Colored object listings

★ ★ ★ ★ ★

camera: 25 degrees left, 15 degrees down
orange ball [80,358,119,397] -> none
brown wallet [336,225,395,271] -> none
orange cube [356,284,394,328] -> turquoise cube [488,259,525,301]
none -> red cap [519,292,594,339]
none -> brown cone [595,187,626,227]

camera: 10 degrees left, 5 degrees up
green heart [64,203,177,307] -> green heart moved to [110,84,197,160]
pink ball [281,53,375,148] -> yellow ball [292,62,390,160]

★ ★ ★ ★ ★

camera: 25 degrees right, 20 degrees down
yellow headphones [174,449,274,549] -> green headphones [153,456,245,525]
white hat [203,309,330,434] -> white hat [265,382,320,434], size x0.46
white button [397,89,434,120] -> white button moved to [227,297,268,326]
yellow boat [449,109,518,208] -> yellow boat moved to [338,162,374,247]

★ ★ ★ ★ ★

:: EXERCISE DIRECTIONS ::
Take the lines above from the one containing "camera: 25 degrees left, 15 degrees down" to the one containing "pink ball [281,53,375,148]" and retype them exactly, both ends included, with nothing added.

:: THE COMPLETED TASK ::
camera: 25 degrees left, 15 degrees down
orange ball [80,358,119,397] -> none
brown wallet [336,225,395,271] -> none
orange cube [356,284,394,328] -> turquoise cube [488,259,525,301]
none -> red cap [519,292,594,339]
none -> brown cone [595,187,626,227]

camera: 10 degrees left, 5 degrees up
green heart [64,203,177,307] -> green heart moved to [110,84,197,160]
pink ball [281,53,375,148] -> yellow ball [292,62,390,160]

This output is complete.